====== ENTRIES SHOWN
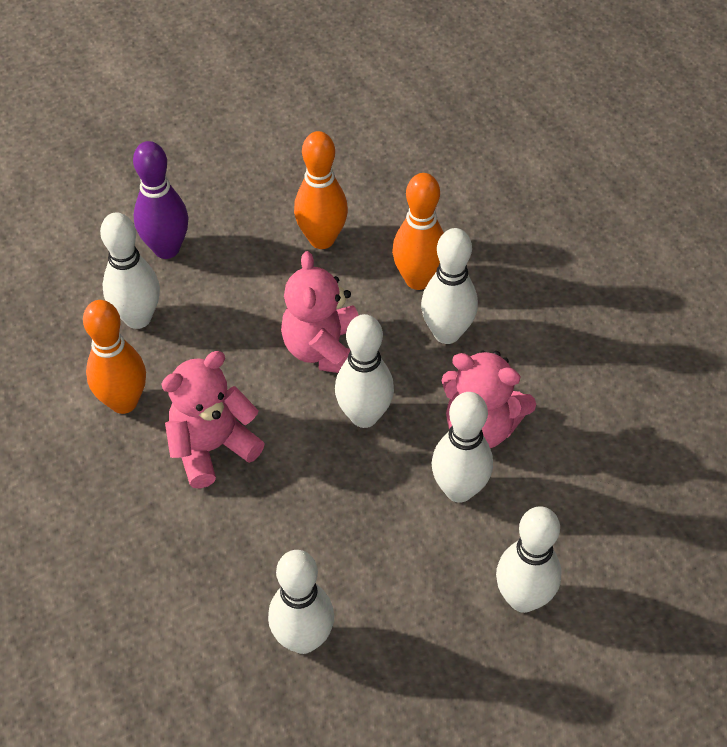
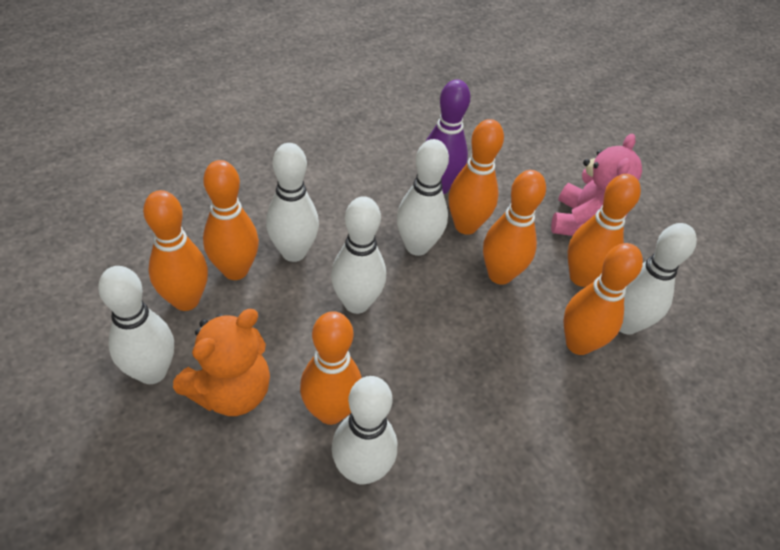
orange bowling pin: [83,300,146,414] [294,131,348,249] [392,173,444,290] = 3 -> [143,190,208,311] [203,160,259,280] [300,311,362,425] [448,119,504,235] [483,170,546,285] [563,243,643,355] [568,174,641,287] = 7
orange teddy bear: none = 0 -> [173,309,270,416] = 1
pink teddy bear: [161,351,265,489] [281,251,359,373] [441,350,536,448] = 3 -> [551,134,642,236] = 1

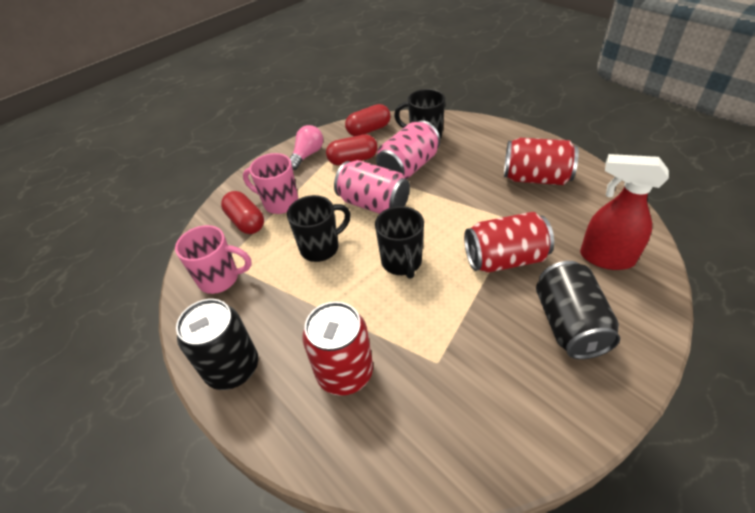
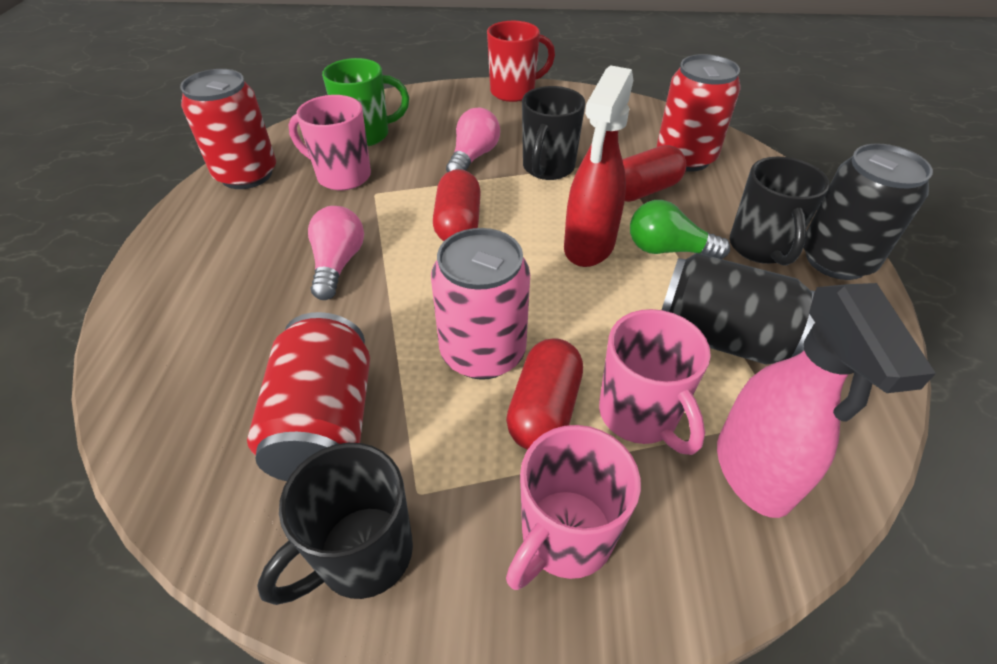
green light bulb: none = 0 -> [630,200,730,259] = 1
green mug: none = 0 -> [322,58,409,146] = 1
pink can: [334,160,410,214] [376,120,440,180] = 2 -> [431,228,530,380] = 1
pink light bulb: [290,125,323,170] = 1 -> [308,206,364,300] [446,108,500,172] = 2
pink mug: [175,225,252,294] [243,153,299,214] = 2 -> [289,95,371,191] [506,425,641,590] [599,309,711,455] = 3
pink spray bottle: none = 0 -> [717,283,936,518] = 1
red mug: none = 0 -> [487,21,555,102] = 1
============
— TASK TO CARRY OUT —
Exclude the pictures, and transcribe all of the material exactly.

— ANSWER TO THIS PROBLEM —
orange bowling pin: [83,300,146,414] [294,131,348,249] [392,173,444,290] = 3 -> [143,190,208,311] [203,160,259,280] [300,311,362,425] [448,119,504,235] [483,170,546,285] [563,243,643,355] [568,174,641,287] = 7
orange teddy bear: none = 0 -> [173,309,270,416] = 1
pink teddy bear: [161,351,265,489] [281,251,359,373] [441,350,536,448] = 3 -> [551,134,642,236] = 1

green light bulb: none = 0 -> [630,200,730,259] = 1
green mug: none = 0 -> [322,58,409,146] = 1
pink can: [334,160,410,214] [376,120,440,180] = 2 -> [431,228,530,380] = 1
pink light bulb: [290,125,323,170] = 1 -> [308,206,364,300] [446,108,500,172] = 2
pink mug: [175,225,252,294] [243,153,299,214] = 2 -> [289,95,371,191] [506,425,641,590] [599,309,711,455] = 3
pink spray bottle: none = 0 -> [717,283,936,518] = 1
red mug: none = 0 -> [487,21,555,102] = 1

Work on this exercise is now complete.